Task prompt :: State, as a single number, how many lines in the data below contain "diode".

[Edit tracking data]
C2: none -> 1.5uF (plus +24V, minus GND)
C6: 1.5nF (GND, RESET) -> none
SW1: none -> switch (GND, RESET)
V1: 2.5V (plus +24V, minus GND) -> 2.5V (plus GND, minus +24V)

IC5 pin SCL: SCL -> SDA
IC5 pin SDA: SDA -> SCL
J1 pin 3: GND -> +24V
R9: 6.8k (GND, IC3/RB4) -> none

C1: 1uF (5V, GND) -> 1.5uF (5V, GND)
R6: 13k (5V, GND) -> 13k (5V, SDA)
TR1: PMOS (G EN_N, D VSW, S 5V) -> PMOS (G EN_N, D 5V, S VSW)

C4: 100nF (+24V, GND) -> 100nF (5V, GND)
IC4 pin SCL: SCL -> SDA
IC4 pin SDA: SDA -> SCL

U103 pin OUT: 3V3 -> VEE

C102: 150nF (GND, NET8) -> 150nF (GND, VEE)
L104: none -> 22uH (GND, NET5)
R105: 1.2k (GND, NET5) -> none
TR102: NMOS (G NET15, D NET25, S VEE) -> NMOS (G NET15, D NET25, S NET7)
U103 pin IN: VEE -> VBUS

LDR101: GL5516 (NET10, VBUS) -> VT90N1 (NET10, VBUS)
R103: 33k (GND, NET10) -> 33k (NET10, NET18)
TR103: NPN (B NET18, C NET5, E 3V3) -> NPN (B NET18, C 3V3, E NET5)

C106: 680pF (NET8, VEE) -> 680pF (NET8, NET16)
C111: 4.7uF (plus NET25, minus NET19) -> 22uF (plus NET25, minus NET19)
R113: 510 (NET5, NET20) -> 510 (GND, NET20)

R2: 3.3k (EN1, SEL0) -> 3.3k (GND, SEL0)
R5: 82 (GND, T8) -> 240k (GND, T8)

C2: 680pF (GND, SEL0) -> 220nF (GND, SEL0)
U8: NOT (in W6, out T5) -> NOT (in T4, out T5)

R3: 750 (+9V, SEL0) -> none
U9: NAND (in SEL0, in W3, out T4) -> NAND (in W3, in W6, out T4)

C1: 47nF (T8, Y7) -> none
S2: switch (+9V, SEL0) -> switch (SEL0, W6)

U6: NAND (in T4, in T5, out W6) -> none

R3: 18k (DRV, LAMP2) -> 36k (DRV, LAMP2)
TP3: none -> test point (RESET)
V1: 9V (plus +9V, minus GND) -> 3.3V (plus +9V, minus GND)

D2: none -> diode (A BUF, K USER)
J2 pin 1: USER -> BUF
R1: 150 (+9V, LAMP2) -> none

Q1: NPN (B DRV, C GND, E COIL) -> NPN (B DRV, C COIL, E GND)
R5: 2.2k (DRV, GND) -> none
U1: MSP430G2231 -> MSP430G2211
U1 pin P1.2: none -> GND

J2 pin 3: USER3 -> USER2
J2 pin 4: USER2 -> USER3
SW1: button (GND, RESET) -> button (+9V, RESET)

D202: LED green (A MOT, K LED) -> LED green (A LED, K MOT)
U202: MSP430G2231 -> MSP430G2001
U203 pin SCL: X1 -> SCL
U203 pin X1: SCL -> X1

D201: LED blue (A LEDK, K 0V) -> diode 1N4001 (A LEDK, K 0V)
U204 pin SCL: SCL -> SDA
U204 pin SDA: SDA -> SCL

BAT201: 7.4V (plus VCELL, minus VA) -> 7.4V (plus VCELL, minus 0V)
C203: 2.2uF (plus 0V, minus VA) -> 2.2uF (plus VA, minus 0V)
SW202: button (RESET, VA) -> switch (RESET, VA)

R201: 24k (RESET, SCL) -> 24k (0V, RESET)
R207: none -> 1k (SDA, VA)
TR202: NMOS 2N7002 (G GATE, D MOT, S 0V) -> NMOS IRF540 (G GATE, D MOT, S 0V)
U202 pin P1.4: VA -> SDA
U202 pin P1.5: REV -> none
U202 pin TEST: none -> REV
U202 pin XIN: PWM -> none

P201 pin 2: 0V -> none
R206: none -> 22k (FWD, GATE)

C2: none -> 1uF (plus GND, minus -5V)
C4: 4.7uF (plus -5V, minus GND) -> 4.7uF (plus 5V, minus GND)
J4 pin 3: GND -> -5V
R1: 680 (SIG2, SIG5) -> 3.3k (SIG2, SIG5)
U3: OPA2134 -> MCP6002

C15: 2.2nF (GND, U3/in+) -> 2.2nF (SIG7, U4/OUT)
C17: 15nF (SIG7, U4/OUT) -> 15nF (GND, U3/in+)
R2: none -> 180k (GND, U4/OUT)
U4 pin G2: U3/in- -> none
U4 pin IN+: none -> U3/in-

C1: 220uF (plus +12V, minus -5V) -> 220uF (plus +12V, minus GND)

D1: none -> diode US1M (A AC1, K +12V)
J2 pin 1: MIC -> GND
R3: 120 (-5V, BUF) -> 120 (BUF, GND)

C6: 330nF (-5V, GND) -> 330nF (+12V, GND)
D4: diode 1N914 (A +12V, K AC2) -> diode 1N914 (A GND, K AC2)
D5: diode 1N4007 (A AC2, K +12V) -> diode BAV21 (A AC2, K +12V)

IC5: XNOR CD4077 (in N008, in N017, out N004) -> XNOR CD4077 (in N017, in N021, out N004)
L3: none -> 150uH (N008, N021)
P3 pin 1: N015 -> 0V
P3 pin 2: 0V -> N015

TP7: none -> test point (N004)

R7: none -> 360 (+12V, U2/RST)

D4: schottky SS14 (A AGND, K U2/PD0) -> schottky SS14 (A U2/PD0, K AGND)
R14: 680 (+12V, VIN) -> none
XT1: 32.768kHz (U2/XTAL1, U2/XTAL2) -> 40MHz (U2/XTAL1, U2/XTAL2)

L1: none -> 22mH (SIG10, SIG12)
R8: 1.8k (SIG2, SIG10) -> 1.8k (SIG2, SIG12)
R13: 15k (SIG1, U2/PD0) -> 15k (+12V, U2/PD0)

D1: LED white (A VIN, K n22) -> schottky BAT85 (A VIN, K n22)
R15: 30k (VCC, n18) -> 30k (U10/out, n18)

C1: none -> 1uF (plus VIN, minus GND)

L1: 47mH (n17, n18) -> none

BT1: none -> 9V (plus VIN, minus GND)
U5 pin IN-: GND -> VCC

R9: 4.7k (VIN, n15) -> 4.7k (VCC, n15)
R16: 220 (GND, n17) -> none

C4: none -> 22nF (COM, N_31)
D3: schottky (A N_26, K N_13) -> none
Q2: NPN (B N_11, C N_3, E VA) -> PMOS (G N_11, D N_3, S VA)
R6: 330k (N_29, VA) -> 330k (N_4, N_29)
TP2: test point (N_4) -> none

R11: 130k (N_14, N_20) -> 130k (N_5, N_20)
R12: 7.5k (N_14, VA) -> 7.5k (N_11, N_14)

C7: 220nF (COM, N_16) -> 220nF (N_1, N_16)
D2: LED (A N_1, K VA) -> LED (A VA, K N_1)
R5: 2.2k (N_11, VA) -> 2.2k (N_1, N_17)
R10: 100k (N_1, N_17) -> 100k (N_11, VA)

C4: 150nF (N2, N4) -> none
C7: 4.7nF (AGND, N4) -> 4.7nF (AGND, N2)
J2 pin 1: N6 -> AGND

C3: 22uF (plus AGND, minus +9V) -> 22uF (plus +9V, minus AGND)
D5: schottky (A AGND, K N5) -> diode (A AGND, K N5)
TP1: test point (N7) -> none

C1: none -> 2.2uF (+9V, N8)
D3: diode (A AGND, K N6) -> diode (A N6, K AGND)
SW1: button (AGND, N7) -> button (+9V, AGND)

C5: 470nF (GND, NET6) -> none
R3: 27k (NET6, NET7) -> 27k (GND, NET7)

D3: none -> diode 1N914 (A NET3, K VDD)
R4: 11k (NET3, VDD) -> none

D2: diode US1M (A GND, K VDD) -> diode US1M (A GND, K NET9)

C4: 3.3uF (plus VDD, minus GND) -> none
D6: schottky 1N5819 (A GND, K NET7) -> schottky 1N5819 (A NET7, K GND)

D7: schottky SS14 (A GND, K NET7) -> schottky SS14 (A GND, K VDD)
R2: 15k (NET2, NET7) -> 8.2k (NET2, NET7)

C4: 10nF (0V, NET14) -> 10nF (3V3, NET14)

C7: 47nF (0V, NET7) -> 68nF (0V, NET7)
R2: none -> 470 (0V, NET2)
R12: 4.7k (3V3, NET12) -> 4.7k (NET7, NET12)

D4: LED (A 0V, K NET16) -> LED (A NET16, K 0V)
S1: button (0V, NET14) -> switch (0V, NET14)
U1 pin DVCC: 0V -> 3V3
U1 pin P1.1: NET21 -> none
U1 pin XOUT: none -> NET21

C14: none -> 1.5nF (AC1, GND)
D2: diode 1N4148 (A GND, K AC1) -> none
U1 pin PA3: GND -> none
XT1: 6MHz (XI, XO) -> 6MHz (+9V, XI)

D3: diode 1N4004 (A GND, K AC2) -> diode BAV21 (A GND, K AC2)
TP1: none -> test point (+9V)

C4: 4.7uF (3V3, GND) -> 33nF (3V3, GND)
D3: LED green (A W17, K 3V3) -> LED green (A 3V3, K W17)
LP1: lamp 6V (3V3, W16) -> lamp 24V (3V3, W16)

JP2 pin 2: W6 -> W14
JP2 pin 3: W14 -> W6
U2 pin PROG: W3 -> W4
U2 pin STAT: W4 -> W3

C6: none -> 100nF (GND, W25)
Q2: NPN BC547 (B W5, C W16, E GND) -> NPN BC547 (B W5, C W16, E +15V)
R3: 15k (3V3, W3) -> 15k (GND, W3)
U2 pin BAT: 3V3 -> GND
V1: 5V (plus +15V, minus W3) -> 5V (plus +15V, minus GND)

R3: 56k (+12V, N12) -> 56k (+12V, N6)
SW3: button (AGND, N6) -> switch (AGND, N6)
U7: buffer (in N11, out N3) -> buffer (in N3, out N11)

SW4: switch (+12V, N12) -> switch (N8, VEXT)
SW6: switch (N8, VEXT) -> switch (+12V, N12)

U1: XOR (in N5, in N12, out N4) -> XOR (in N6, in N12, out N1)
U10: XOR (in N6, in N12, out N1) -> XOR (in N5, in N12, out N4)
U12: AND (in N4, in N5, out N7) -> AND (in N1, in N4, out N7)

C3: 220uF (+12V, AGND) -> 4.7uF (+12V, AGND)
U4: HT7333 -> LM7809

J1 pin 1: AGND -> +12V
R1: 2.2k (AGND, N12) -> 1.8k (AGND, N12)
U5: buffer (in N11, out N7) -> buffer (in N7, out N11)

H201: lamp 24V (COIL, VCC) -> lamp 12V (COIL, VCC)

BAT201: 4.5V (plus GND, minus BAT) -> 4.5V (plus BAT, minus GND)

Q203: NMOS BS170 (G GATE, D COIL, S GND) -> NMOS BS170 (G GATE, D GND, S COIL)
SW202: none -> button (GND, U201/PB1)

Task answer :: 11